## Source material
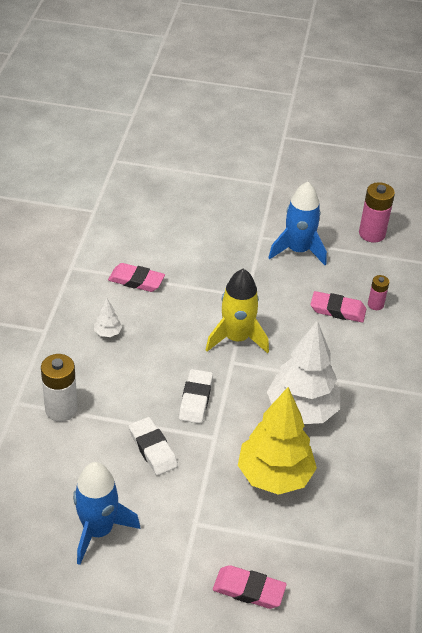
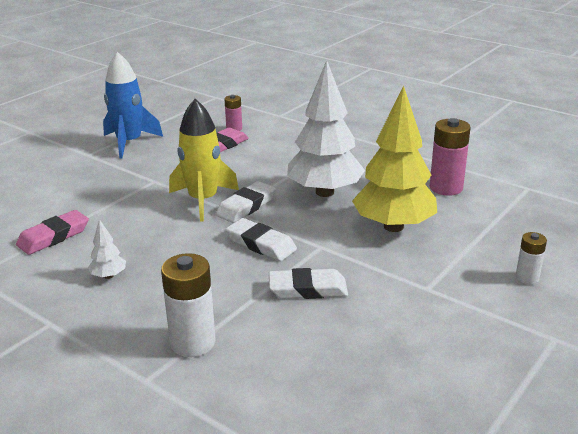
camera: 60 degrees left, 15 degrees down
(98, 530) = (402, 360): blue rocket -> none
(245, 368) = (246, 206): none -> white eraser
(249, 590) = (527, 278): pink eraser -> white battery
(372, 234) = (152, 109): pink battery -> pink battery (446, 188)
* * *
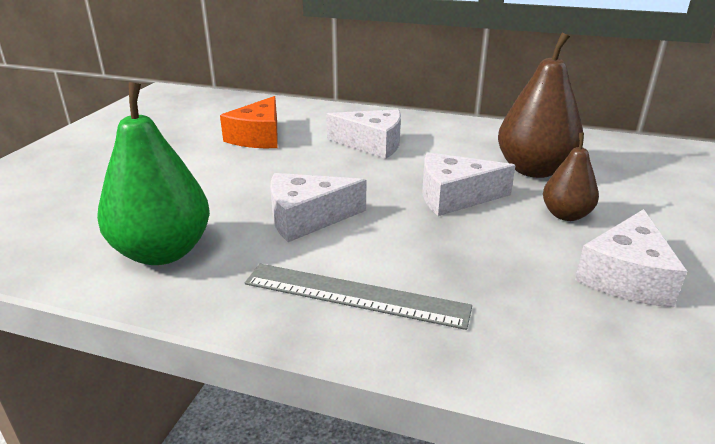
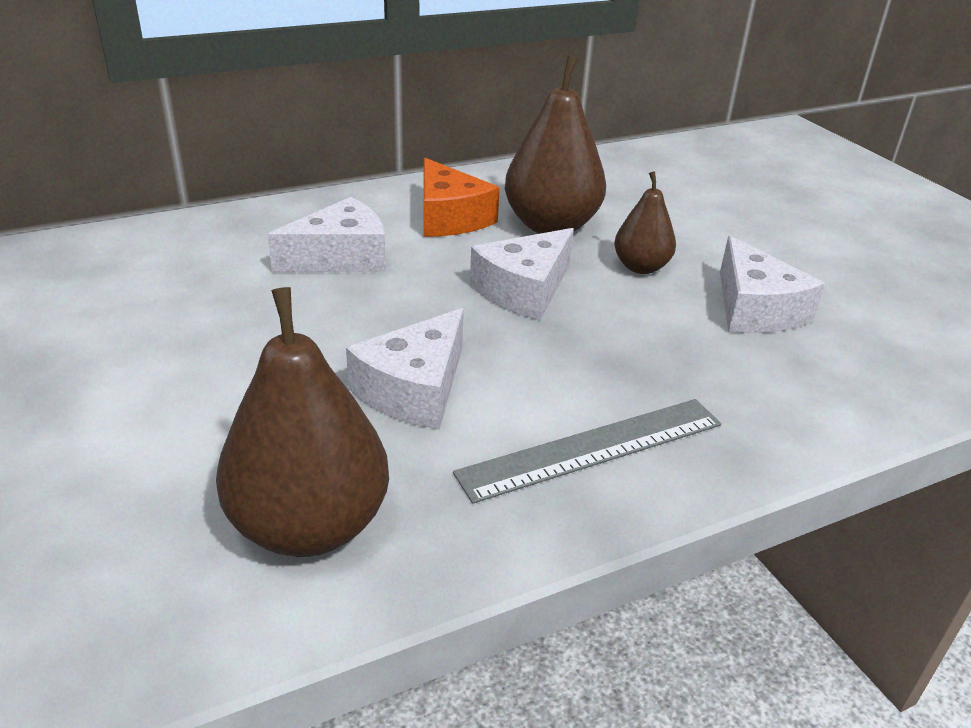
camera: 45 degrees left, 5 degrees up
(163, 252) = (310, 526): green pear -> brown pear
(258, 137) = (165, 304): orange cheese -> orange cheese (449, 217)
...
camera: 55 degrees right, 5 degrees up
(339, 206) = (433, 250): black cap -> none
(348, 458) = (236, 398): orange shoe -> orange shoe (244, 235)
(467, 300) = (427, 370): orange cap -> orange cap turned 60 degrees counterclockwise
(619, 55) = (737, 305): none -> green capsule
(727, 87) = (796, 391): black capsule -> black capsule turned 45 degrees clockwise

## Required action
Set down precisely the lines above between the line holding "(163, 252) = (310, 526): green" and the line holding "(258, 137) = (165, 304): orange", inclusive, and nothing beyond them.

## Result for this task
(163, 252) = (310, 526): green pear -> brown pear
(258, 137) = (165, 304): orange cheese -> orange cheese (449, 217)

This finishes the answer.